--- Data supplied Enclosed Below ---
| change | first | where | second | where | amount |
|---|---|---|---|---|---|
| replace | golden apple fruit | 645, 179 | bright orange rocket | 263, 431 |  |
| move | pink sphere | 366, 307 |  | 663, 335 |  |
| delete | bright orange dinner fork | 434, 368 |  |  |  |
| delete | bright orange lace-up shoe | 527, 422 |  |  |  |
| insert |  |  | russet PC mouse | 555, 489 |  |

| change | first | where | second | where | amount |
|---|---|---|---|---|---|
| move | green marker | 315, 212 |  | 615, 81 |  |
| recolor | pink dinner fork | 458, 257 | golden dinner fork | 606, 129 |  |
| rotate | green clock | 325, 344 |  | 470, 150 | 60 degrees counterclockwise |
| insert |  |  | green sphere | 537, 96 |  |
--- End of Enclosed Data supplied ---
--- Data supplied Enclosed Below ---
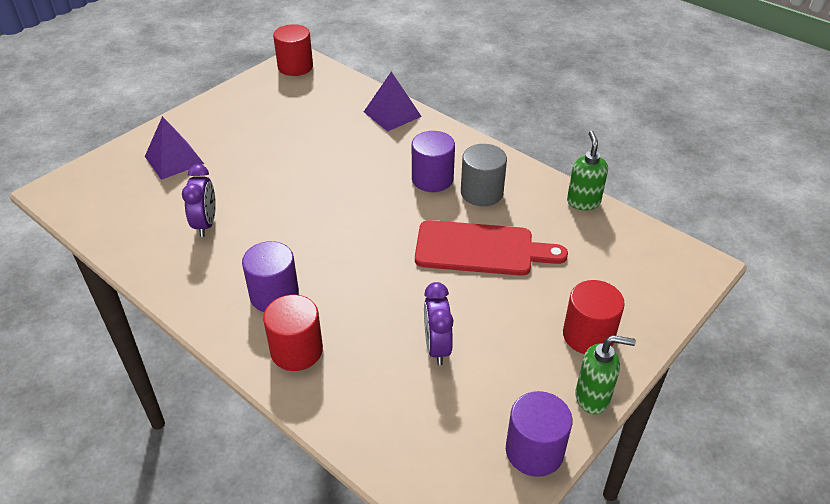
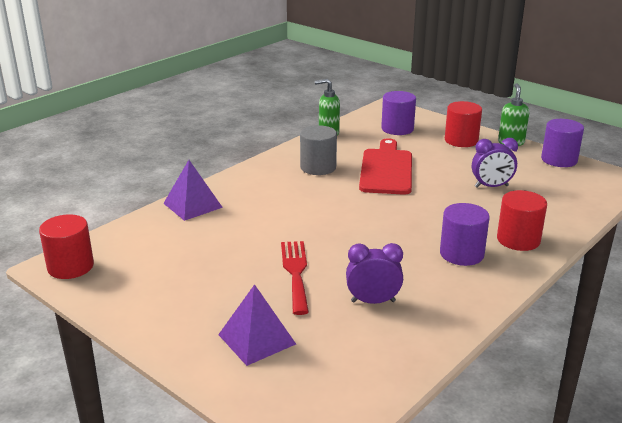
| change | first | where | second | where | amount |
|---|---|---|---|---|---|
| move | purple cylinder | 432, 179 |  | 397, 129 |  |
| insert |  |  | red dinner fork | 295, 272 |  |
--- End of Enclosed Data supplied ---
• Task instructions:
In the records, count every line that includes "orange" and give the count alone.

• Task response:
3